Job item - A word-for-word copy is needed of the line containing "gray pentagon: (84, 289)" and every line after it through the end of the records below, leaving out all pictures.

(Beginning of Given records)

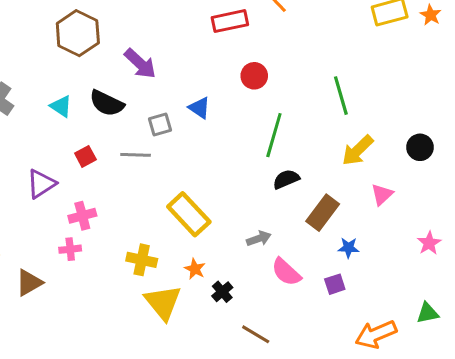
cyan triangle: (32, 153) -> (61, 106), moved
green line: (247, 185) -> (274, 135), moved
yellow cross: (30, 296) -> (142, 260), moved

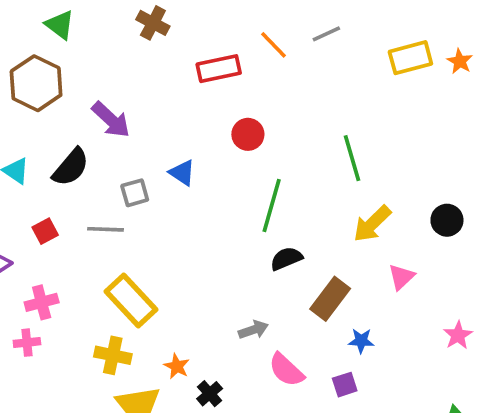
black semicircle: (107, 103) -> (71, 167), turned -76
yellow rectangle: (189, 214) -> (131, 301), moved

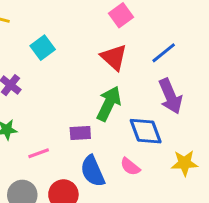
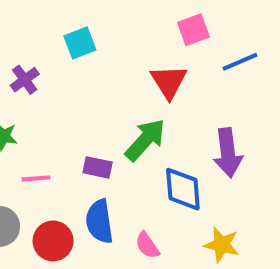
blue line: (164, 53) -> (240, 62), moved
pink semicircle: (130, 167) -> (147, 245), moved

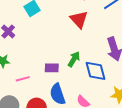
green arrow: (145, 140) -> (74, 59), moved, size x0.7

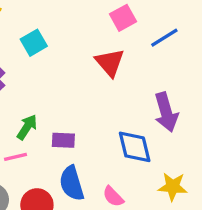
green arrow: (74, 59) -> (27, 127), moved

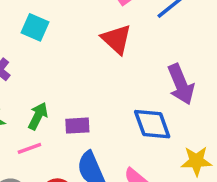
cyan square: (34, 43) -> (35, 27), turned -30

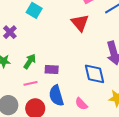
pink line: (29, 148) -> (30, 83), moved

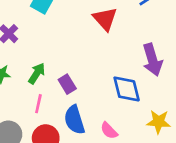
purple rectangle: (52, 70) -> (67, 84), turned 56
pink line: (30, 83) -> (38, 104), turned -64

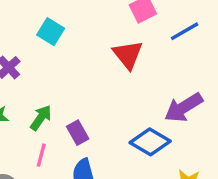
purple arrow: (152, 60) -> (184, 107), turned 72
blue diamond: (127, 89) -> (150, 142), turned -48

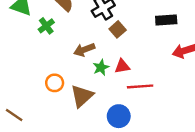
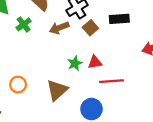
black rectangle: (166, 20) -> (119, 19), moved
brown arrow: (84, 50) -> (59, 28), moved
orange circle: (55, 83) -> (18, 85), moved

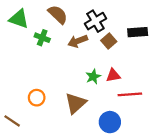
green cross: (24, 24) -> (42, 38), turned -32

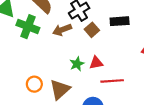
green cross: (42, 38) -> (28, 27), size x1.5
orange circle: (37, 98) -> (34, 84), moved

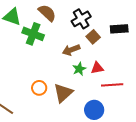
brown arrow: (62, 30) -> (71, 50), moved

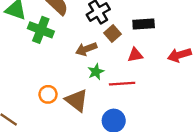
red triangle: (97, 68) -> (135, 55), moved
red line: (112, 85) -> (122, 84), moved
brown triangle: (63, 93) -> (77, 100), turned -40

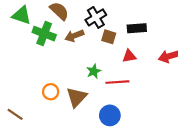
brown square: (112, 33) -> (109, 37), turned -32
brown arrow: (86, 49) -> (74, 36), moved
brown triangle: (77, 100) -> (76, 97), turned 35

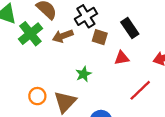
black rectangle: (137, 28) -> (130, 28), turned 60
green cross: (44, 34) -> (30, 34), turned 30
red line: (117, 82) -> (140, 90), moved, turned -40

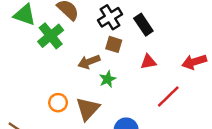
black rectangle: (130, 28) -> (143, 25), moved
brown arrow: (63, 36) -> (89, 62), moved
brown square: (100, 37) -> (114, 44), moved

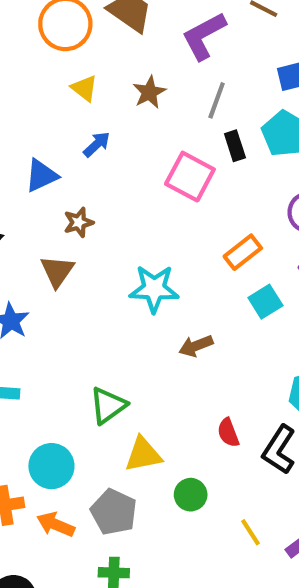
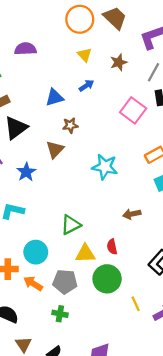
brown arrow: (196, 346) -> (132, 214), moved
red semicircle: (228, 433) -> (112, 247), moved
green circle: (191, 495) -> (107, 279), size x1.6
gray pentagon: (114, 512) -> (65, 282), turned -30

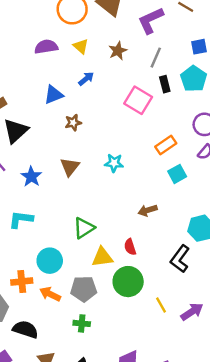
purple semicircle: (25, 49) -> (46, 47), moved
brown triangle: (55, 149) -> (70, 167), moved
cyan star: (105, 167) -> (114, 163), size x0.7

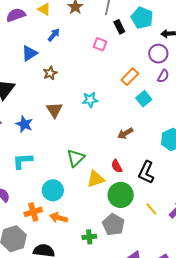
pink square: (138, 100) -> (100, 44), size x0.6
black L-shape: (180, 259) -> (146, 172), moved
gray pentagon: (84, 289) -> (114, 225), moved, turned -30

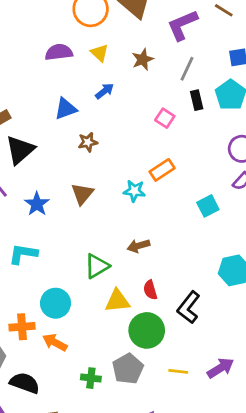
orange rectangle: (130, 77) -> (162, 170), moved
brown arrow: (125, 133) -> (138, 246), moved
yellow line: (151, 209) -> (178, 371), moved, turned -56

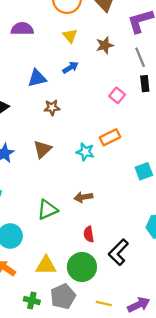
purple semicircle: (59, 52) -> (22, 29), moved
gray line: (187, 69) -> (140, 57), turned -54
yellow triangle: (117, 301) -> (46, 265), moved

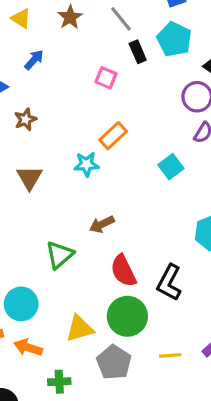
red semicircle: (89, 234) -> (123, 271), size x1.5
green cross: (32, 300) -> (59, 382), moved

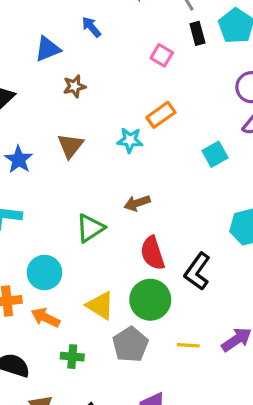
blue arrow: (34, 60) -> (91, 27), turned -90
yellow triangle: (80, 328) -> (100, 305), turned 40

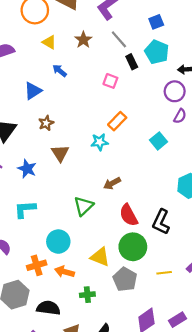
brown star: (74, 86) -> (46, 123), moved

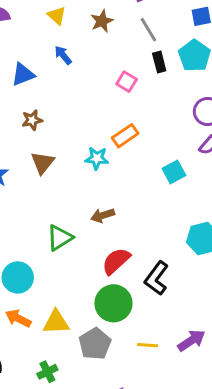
red semicircle: (129, 215) -> (116, 261), turned 65
yellow triangle: (100, 257) -> (56, 322), moved, turned -35
green cross: (87, 295) -> (47, 372), moved, turned -32

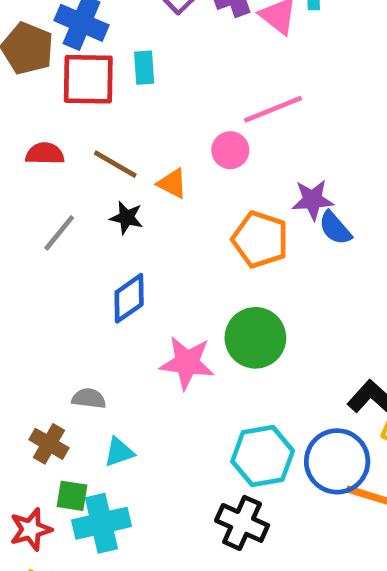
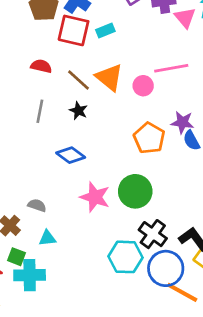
cyan rectangle: (144, 68) -> (105, 31), turned 60
orange triangle: (172, 183) -> (109, 77), moved, size x1.6
gray line: (59, 233) -> (40, 111), turned -40
blue diamond: (129, 298) -> (71, 155), turned 60
black cross: (242, 523) -> (153, 234), moved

(End of Given records)

Worked solution -
gray pentagon: (84, 289) -> (114, 225), moved, turned -30

orange rectangle: (130, 77) -> (162, 170), moved
brown arrow: (125, 133) -> (138, 246), moved
yellow line: (151, 209) -> (178, 371), moved, turned -56

purple semicircle: (59, 52) -> (22, 29), moved
gray line: (187, 69) -> (140, 57), turned -54
yellow triangle: (117, 301) -> (46, 265), moved

red semicircle: (89, 234) -> (123, 271), size x1.5
green cross: (32, 300) -> (59, 382), moved

blue arrow: (34, 60) -> (91, 27), turned -90
yellow triangle: (80, 328) -> (100, 305), turned 40

brown star: (74, 86) -> (46, 123), moved

red semicircle: (129, 215) -> (116, 261), turned 65
yellow triangle: (100, 257) -> (56, 322), moved, turned -35
green cross: (87, 295) -> (47, 372), moved, turned -32

cyan rectangle: (144, 68) -> (105, 31), turned 60
orange triangle: (172, 183) -> (109, 77), moved, size x1.6
gray line: (59, 233) -> (40, 111), turned -40
blue diamond: (129, 298) -> (71, 155), turned 60
black cross: (242, 523) -> (153, 234), moved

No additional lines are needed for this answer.